(RECORDS SHOWN begins)

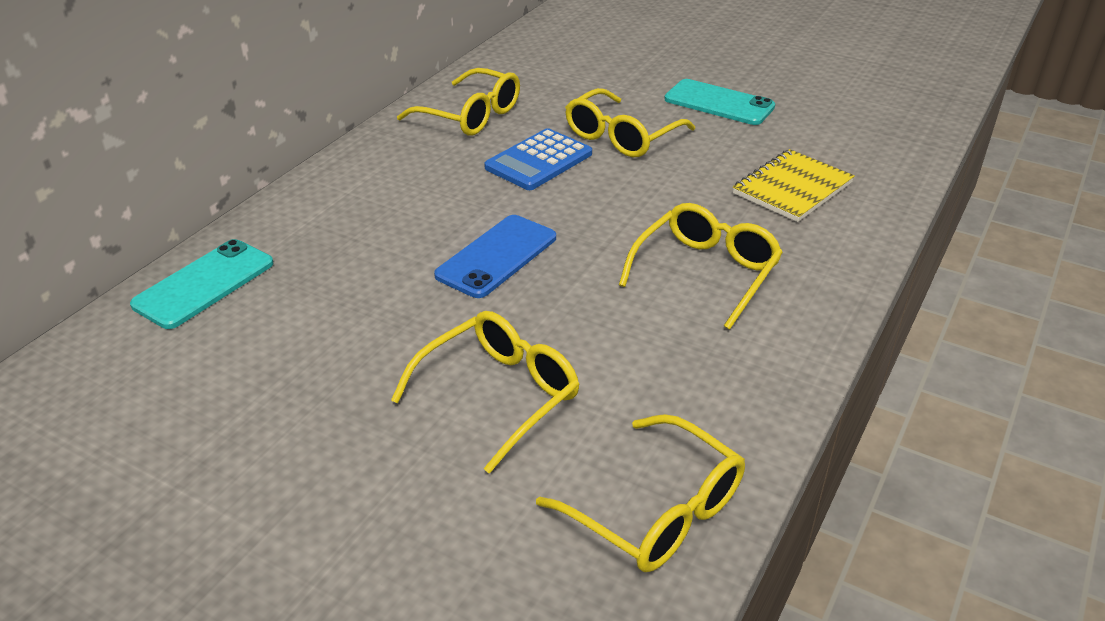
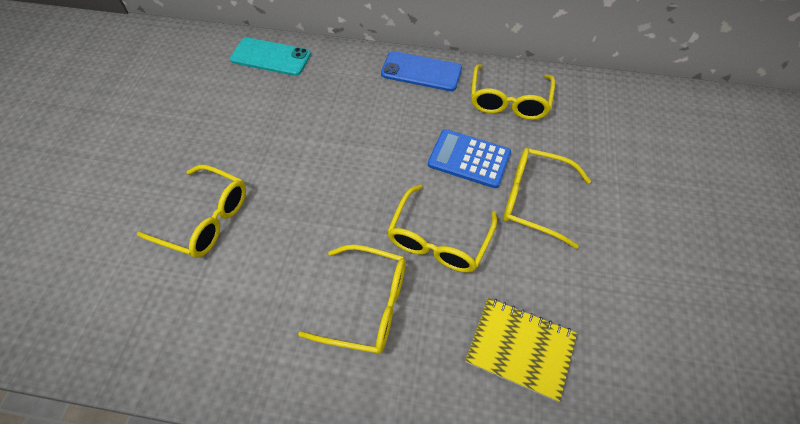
camera: 70 degrees right, 20 degrees up
(496, 256) = (341, 173): blue phone -> blue phone (421, 71)
(655, 510) = (118, 330): yellow glasses -> yellow glasses (439, 239)
(719, 103) = (637, 257): turquoise phone -> none

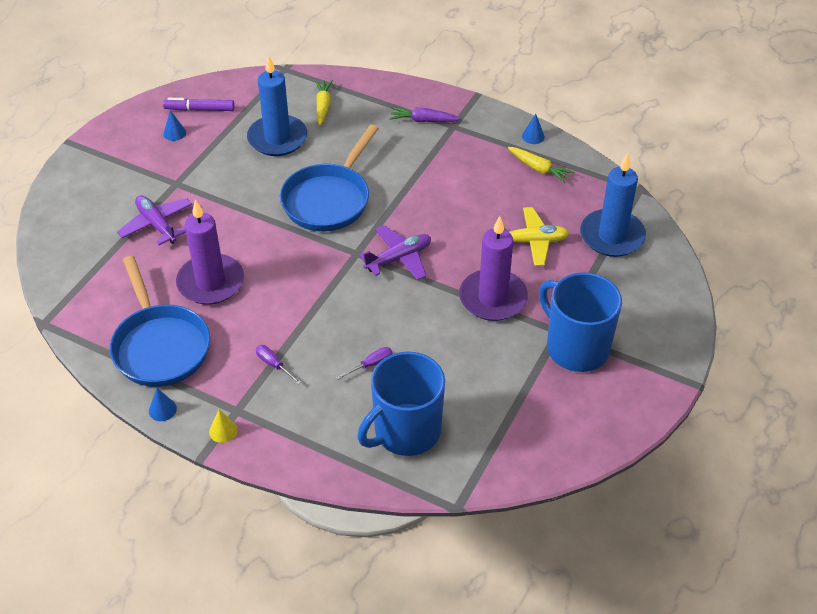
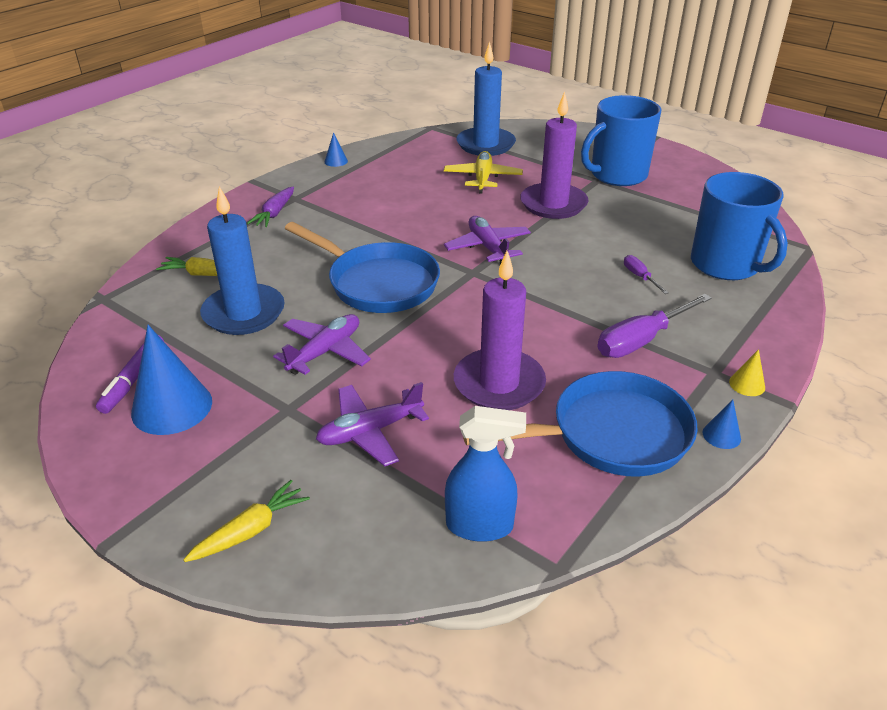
camera: 80 degrees left, 10 degrees down
(77, 286) = (480, 526): none -> blue spray bottle
(174, 133) = (172, 407): blue cone -> blue cone, size x2.19
(238, 188) = (325, 351): none -> purple plane
(273, 364) = (641, 340): purple screwdriver -> purple screwdriver, size x1.99
(539, 169) = (384, 164): yellow carrot -> yellow carrot (250, 530)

(RECORDS SHOWN ends)

# REQUIREMENT:
Up to and including the final line of the data above, please copy every line exactly, starting from the one that contains "(273, 364) = (641, 340): purple".

# EXERCISE RESULT:
(273, 364) = (641, 340): purple screwdriver -> purple screwdriver, size x1.99
(539, 169) = (384, 164): yellow carrot -> yellow carrot (250, 530)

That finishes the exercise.